## What is required
In how many lines of the entries below does "change" appear? Give only the number.

## Data in this exercise
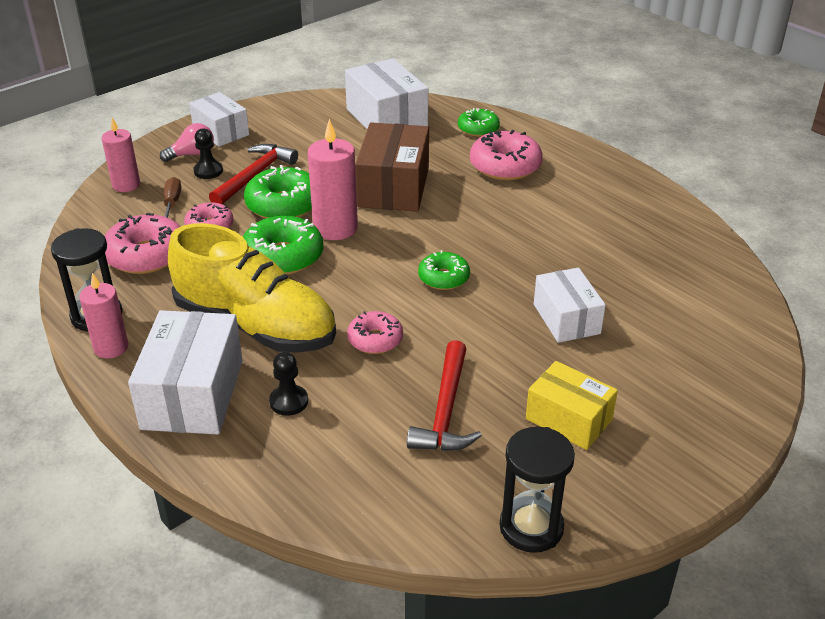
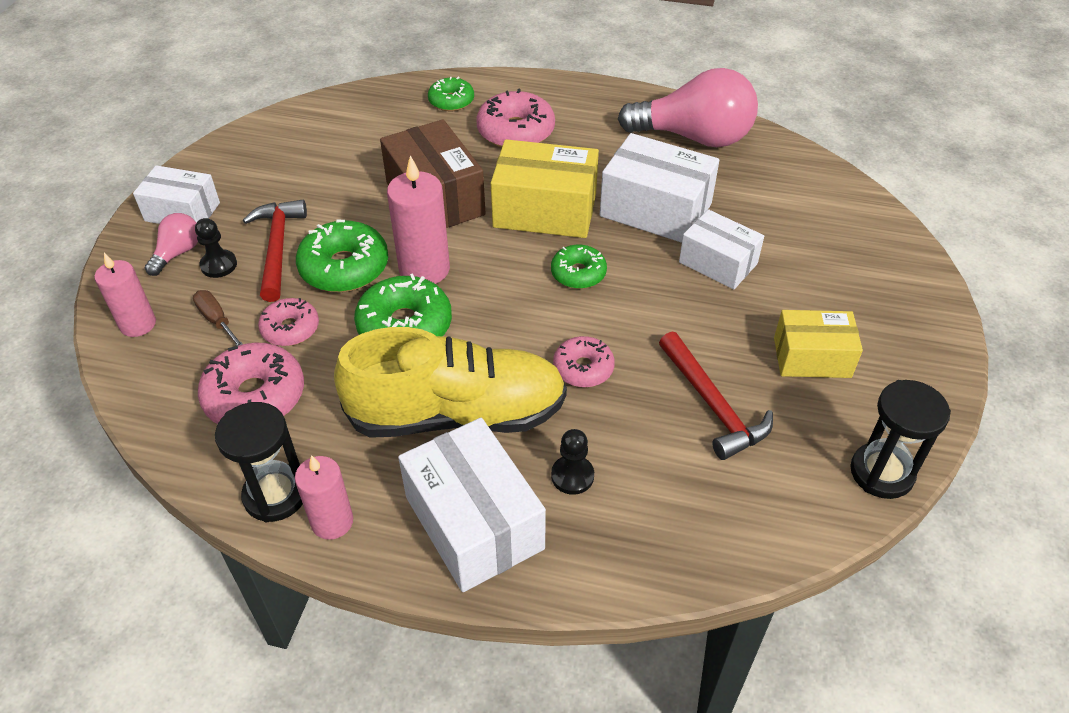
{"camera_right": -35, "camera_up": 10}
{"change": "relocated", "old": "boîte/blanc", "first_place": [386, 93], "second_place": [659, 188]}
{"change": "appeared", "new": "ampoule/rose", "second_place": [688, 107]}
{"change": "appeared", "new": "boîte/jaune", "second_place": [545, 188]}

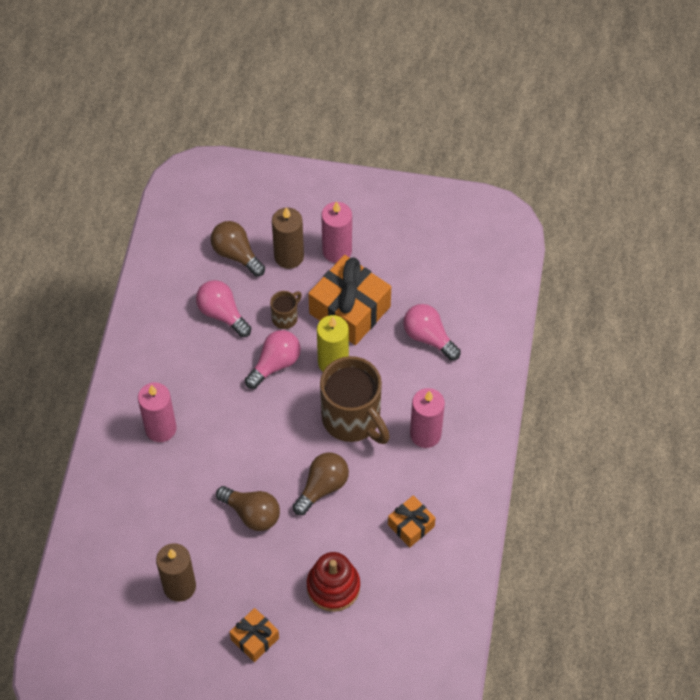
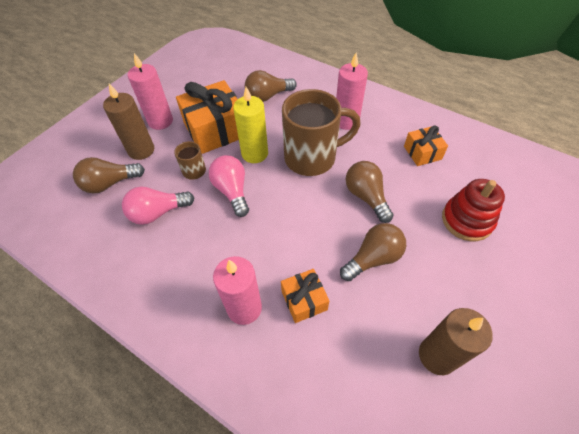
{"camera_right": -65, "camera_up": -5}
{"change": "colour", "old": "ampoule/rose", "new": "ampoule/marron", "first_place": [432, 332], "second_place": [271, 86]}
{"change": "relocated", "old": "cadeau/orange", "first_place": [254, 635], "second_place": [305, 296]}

## Answer space
5